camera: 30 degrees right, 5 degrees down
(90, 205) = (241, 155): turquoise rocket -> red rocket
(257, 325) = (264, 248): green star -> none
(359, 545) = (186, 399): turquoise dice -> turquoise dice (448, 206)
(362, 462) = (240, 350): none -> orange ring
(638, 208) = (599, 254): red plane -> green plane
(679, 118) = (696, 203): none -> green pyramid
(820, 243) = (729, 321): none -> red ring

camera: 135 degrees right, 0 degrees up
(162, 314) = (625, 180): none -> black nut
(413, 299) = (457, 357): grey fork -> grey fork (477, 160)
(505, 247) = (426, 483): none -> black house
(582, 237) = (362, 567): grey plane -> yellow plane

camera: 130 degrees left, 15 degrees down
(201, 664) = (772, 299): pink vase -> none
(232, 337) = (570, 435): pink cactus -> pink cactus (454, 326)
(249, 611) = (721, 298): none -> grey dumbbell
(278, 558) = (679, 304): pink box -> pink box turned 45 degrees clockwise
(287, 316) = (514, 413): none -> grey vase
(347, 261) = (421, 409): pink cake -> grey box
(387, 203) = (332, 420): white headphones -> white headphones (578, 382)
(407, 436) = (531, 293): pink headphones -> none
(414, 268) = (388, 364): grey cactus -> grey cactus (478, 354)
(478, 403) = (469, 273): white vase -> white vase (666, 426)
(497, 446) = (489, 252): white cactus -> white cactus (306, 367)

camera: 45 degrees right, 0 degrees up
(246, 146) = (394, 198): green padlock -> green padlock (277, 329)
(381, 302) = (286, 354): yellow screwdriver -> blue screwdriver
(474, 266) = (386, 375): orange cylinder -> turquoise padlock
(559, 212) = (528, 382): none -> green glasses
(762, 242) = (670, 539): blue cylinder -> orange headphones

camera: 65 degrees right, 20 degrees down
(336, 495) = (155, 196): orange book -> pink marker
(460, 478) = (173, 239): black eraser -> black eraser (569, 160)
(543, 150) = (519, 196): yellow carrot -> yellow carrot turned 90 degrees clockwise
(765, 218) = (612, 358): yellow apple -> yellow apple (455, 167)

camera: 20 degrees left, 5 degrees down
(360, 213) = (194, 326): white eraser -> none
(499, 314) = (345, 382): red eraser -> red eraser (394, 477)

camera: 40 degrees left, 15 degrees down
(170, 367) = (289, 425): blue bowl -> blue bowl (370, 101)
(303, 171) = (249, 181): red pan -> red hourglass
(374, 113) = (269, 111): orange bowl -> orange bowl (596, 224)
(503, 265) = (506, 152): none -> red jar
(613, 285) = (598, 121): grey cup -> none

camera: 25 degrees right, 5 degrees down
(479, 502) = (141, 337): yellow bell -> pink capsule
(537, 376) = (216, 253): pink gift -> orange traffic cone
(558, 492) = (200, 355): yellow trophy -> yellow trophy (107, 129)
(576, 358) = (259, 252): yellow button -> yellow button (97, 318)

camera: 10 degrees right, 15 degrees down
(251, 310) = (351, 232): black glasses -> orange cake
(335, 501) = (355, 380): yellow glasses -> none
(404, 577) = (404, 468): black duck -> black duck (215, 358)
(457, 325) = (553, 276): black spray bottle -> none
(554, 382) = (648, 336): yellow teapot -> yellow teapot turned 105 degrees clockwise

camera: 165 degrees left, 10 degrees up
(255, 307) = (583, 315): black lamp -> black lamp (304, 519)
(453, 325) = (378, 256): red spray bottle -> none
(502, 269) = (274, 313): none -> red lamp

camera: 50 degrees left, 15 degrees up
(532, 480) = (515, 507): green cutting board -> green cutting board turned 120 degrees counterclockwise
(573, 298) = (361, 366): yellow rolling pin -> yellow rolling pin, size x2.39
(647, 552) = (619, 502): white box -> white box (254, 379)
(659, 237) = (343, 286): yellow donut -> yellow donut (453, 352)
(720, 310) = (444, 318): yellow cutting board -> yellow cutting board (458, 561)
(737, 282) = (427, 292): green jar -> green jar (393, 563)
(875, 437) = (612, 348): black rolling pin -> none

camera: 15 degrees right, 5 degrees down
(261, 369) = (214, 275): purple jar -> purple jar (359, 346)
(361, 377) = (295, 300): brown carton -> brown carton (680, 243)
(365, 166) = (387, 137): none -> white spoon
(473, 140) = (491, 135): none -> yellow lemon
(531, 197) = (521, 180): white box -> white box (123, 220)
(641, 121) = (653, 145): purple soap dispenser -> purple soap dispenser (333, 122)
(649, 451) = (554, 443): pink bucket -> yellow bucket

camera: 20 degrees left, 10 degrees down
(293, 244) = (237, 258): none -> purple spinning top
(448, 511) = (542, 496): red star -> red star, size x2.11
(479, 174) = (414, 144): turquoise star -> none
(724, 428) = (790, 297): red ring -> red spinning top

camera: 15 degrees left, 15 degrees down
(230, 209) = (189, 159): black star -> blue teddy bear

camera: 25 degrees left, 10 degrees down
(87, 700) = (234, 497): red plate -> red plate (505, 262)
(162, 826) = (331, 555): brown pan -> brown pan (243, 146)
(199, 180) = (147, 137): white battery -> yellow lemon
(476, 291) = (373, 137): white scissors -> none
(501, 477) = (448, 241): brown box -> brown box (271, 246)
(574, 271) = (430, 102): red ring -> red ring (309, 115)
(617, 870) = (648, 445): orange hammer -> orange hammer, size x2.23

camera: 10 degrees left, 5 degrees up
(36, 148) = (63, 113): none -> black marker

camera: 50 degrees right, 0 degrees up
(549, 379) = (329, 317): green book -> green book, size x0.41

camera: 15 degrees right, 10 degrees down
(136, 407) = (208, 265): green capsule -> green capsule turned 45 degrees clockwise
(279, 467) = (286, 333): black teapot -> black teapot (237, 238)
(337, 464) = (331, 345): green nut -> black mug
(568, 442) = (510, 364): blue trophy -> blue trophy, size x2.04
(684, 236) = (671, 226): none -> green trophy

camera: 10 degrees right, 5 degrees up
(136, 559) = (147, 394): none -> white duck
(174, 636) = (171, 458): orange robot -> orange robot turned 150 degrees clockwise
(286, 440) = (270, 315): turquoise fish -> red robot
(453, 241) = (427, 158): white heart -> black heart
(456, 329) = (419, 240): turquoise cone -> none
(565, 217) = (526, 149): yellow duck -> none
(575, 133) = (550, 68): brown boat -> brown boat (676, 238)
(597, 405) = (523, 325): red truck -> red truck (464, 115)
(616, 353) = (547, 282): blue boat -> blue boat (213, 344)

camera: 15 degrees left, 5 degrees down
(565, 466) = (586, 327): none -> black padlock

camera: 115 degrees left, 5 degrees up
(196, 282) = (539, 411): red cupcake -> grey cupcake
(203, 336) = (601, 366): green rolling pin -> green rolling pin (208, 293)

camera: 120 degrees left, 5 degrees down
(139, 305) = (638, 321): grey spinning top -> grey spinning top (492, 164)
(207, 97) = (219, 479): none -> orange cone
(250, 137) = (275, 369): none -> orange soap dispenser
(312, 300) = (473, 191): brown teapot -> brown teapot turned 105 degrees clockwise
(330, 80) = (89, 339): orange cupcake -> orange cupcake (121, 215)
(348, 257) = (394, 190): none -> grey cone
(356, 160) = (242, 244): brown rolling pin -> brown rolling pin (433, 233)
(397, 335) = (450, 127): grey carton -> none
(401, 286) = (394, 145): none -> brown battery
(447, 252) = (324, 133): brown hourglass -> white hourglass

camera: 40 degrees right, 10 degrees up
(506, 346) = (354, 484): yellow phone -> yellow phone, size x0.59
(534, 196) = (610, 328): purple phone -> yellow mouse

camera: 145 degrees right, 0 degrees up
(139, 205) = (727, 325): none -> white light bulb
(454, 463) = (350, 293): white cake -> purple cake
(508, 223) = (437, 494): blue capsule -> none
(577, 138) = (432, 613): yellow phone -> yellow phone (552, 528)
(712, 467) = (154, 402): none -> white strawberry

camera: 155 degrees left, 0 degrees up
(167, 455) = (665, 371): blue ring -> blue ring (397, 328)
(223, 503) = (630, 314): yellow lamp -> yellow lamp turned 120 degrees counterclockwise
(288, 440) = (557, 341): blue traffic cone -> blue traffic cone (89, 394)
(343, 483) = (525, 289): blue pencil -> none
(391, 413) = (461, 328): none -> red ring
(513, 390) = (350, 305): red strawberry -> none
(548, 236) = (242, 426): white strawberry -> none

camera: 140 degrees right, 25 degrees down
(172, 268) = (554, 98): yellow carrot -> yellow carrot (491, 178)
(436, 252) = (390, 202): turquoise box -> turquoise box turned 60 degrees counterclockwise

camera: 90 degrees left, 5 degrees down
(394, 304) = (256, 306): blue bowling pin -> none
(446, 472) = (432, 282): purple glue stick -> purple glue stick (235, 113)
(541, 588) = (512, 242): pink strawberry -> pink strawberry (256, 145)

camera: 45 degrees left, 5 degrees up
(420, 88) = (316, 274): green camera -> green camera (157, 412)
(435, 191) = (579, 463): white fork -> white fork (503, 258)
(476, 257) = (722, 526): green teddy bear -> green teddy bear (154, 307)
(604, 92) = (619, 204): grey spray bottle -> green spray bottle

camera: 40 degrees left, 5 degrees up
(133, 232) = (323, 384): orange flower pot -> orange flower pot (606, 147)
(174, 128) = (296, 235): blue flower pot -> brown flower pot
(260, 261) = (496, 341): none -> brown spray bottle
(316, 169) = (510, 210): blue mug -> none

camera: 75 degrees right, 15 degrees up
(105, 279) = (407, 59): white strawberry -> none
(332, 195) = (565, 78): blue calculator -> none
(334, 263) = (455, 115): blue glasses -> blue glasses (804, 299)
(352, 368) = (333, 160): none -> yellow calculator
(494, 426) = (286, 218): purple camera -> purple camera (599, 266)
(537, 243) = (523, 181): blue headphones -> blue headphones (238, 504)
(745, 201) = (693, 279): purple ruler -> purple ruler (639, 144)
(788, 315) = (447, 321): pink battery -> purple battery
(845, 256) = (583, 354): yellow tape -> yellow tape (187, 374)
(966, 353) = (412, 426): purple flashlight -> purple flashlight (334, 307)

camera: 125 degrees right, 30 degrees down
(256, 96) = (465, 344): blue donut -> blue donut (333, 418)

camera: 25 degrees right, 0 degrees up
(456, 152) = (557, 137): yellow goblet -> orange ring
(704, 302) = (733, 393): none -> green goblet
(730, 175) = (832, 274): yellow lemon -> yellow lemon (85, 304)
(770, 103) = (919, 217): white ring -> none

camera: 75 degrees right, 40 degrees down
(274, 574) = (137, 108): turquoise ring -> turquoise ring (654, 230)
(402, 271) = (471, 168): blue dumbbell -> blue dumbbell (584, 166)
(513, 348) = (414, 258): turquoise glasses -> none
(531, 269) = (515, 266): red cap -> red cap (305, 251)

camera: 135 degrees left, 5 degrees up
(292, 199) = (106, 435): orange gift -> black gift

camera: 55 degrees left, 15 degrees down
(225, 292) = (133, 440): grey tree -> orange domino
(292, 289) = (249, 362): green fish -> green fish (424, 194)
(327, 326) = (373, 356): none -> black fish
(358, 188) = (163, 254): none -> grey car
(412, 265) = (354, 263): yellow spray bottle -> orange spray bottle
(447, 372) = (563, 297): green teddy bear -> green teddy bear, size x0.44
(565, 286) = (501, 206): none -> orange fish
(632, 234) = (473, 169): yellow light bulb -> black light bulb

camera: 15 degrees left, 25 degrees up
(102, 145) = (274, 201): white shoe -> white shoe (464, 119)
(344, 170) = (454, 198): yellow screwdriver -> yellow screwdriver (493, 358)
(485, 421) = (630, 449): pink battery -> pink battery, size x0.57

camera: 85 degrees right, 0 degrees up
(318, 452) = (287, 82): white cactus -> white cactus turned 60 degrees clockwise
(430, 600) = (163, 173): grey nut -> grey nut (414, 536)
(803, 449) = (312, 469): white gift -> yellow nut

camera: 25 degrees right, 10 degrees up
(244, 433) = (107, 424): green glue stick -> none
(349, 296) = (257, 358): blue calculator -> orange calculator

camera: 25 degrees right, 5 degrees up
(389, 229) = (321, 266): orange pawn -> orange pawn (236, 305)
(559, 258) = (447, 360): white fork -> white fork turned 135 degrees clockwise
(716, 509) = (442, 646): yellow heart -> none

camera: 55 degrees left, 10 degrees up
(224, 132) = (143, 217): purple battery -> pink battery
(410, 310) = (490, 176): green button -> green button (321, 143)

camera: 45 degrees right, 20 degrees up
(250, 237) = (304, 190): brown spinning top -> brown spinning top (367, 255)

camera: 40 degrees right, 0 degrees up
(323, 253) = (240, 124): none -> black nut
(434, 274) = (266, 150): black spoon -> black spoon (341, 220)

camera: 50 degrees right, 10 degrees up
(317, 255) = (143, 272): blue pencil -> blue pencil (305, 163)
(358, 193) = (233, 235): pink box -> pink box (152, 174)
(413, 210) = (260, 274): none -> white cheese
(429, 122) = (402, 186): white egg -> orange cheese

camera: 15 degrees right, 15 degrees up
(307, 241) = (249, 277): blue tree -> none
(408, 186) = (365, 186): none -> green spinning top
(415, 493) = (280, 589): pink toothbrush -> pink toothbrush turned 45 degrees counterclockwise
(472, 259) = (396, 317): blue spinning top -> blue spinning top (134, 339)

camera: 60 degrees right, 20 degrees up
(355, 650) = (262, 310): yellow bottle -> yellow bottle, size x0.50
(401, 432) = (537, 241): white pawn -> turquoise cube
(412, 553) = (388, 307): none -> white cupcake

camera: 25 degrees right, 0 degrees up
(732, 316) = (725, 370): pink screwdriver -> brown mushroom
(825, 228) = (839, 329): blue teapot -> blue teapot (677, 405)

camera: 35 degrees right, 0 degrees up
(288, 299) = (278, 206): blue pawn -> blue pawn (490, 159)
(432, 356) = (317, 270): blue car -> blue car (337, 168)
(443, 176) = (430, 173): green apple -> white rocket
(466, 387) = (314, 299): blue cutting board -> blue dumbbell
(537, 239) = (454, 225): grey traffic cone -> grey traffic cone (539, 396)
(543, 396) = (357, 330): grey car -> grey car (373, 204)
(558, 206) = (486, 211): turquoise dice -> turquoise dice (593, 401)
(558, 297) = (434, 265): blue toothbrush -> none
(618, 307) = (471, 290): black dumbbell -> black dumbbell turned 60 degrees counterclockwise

## [YOUR ASSIGNMENT]
Print the records verbatim, stopping after the "(232, 337) = (570, 435): pink" line.

## [OUTPUT OF THE EXERCISE]
camera: 30 degrees right, 5 degrees down
(90, 205) = (241, 155): turquoise rocket -> red rocket
(257, 325) = (264, 248): green star -> none
(359, 545) = (186, 399): turquoise dice -> turquoise dice (448, 206)
(362, 462) = (240, 350): none -> orange ring
(638, 208) = (599, 254): red plane -> green plane
(679, 118) = (696, 203): none -> green pyramid
(820, 243) = (729, 321): none -> red ring

camera: 135 degrees right, 0 degrees up
(162, 314) = (625, 180): none -> black nut
(413, 299) = (457, 357): grey fork -> grey fork (477, 160)
(505, 247) = (426, 483): none -> black house
(582, 237) = (362, 567): grey plane -> yellow plane

camera: 130 degrees left, 15 degrees down
(201, 664) = (772, 299): pink vase -> none
(232, 337) = (570, 435): pink cactus -> pink cactus (454, 326)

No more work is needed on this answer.